──────── Data block

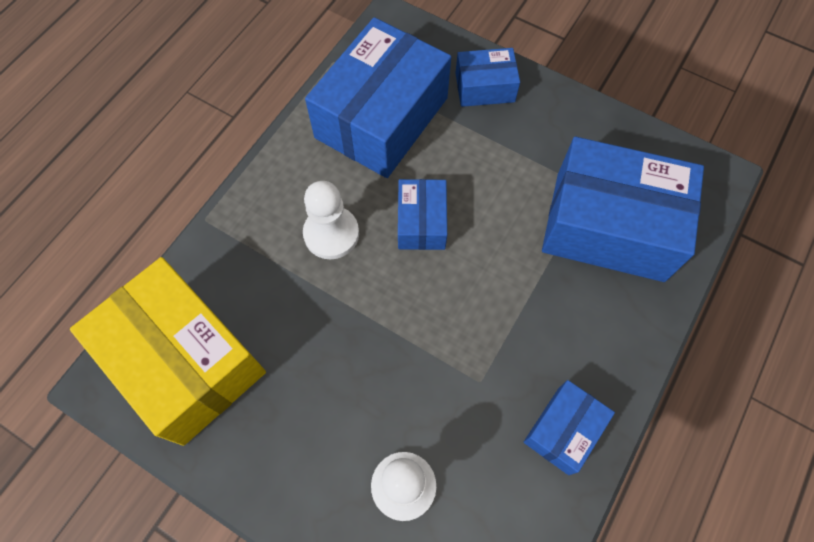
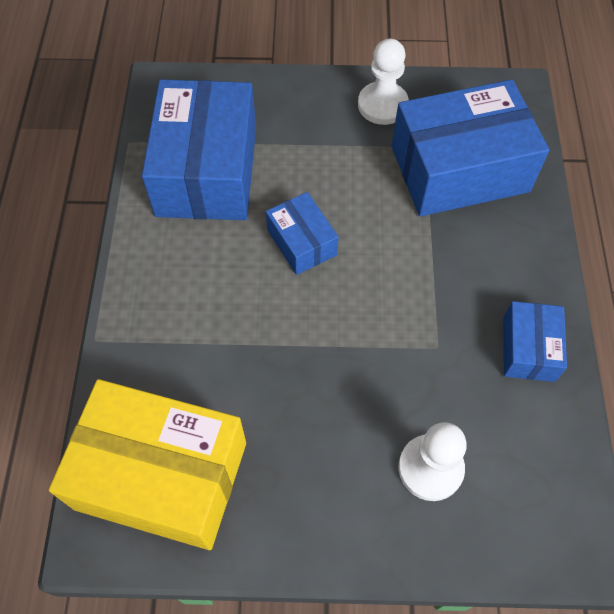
camera: 30 degrees left, 5 degrees down
(331, 234) = (227, 292): white pawn -> white pawn (382, 105)
(485, 87) = (283, 104): blue box -> none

────────────────

__Exercise instructions__:
Output exactly the lines above, from the one holding "(331, 234) = (227, 292): white" through the end of the data, including the first and last.

__Result for this exercise__:
(331, 234) = (227, 292): white pawn -> white pawn (382, 105)
(485, 87) = (283, 104): blue box -> none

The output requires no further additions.